▶ Work required: Scan the records below for the string "dispenser" and return every line where it appears.

▶ Task input:
:::
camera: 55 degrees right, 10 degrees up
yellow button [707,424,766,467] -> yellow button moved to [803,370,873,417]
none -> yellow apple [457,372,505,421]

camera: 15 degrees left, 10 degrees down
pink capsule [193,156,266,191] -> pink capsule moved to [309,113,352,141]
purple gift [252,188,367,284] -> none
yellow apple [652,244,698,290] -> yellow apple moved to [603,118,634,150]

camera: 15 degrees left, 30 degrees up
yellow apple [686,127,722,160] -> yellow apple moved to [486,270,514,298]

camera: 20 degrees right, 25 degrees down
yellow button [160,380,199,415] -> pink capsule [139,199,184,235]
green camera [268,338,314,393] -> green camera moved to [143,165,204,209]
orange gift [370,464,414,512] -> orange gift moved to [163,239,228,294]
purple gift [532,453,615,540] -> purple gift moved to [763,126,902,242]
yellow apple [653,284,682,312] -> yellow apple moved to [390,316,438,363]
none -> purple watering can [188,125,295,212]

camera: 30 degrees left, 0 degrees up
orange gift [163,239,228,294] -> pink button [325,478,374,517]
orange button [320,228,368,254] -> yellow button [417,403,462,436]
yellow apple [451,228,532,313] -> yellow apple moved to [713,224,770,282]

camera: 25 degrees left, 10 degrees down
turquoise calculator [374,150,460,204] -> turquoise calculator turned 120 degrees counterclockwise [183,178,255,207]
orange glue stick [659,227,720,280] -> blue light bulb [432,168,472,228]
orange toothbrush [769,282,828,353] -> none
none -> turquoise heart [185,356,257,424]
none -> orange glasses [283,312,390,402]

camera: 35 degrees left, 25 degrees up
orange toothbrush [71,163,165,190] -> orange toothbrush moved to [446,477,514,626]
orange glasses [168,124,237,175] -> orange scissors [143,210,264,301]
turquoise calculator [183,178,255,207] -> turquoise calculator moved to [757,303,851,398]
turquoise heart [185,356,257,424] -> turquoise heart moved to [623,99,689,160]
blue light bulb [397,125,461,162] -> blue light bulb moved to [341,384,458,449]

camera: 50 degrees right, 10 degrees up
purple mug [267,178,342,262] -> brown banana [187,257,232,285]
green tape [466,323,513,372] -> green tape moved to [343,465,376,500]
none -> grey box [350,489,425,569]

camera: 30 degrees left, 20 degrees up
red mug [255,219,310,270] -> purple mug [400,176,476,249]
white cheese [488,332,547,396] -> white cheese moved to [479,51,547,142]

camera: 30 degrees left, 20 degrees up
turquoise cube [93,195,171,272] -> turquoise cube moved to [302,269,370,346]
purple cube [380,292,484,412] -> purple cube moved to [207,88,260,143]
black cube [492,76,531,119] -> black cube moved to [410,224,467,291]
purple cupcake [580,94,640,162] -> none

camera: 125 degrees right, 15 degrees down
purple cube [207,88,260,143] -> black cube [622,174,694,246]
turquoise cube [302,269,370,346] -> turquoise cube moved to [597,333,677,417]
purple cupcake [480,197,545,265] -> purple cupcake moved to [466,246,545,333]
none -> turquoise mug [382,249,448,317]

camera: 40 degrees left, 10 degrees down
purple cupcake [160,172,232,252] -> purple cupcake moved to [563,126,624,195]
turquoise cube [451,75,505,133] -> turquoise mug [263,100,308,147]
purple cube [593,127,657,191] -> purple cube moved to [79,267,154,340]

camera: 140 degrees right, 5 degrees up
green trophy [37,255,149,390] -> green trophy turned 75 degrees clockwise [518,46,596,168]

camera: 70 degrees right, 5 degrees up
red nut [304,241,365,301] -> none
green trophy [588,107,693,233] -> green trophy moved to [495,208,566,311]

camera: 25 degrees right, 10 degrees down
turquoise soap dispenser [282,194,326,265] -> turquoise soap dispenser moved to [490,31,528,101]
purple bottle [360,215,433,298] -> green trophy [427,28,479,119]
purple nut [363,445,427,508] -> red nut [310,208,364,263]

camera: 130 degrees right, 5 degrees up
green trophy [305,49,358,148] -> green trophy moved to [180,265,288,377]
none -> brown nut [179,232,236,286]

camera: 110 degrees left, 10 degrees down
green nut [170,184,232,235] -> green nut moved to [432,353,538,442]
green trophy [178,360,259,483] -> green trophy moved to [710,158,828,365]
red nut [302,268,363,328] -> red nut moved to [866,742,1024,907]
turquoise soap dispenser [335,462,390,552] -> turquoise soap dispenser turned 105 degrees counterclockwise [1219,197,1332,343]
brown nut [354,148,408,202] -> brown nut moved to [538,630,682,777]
:::
▶ Your response:
turquoise soap dispenser [282,194,326,265] -> turquoise soap dispenser moved to [490,31,528,101]
turquoise soap dispenser [335,462,390,552] -> turquoise soap dispenser turned 105 degrees counterclockwise [1219,197,1332,343]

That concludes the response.